-- Information provided --

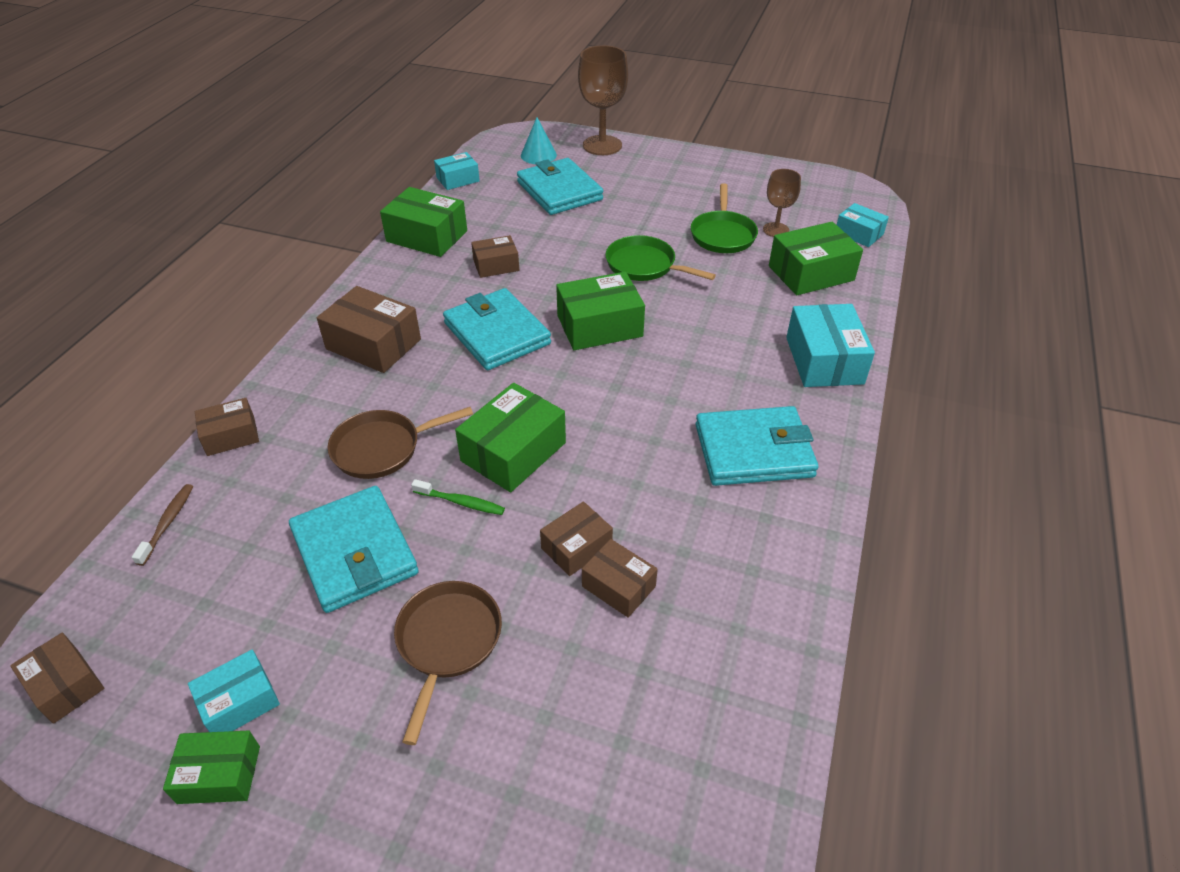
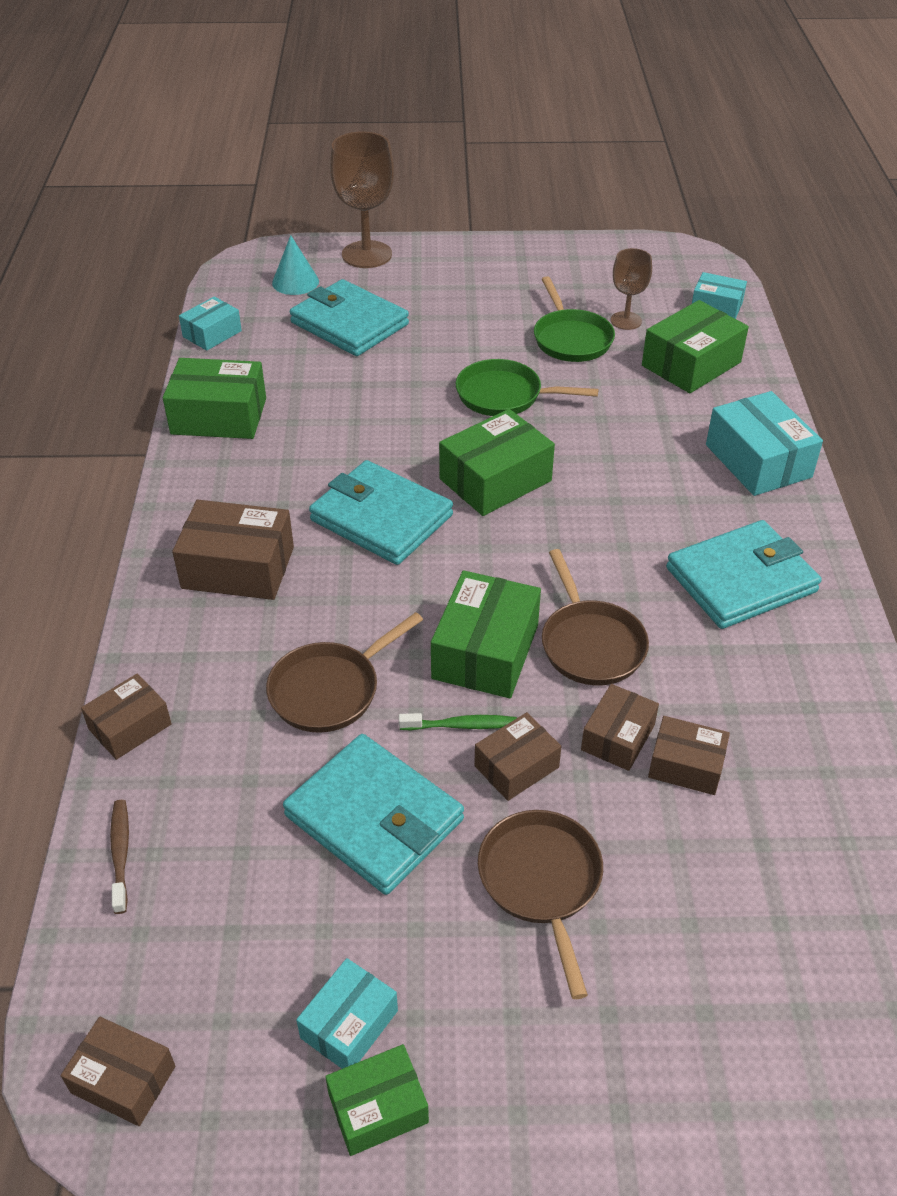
camera: 20 degrees left, 0 degrees up
brown box [471,235,519,278] -> brown box moved to [474,712,562,801]
none -> brown pan [542,549,649,685]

-- Problem statement --
Without the images, write out each line of the data verbatim.

-- Task output --
camera: 20 degrees left, 0 degrees up
brown box [471,235,519,278] -> brown box moved to [474,712,562,801]
none -> brown pan [542,549,649,685]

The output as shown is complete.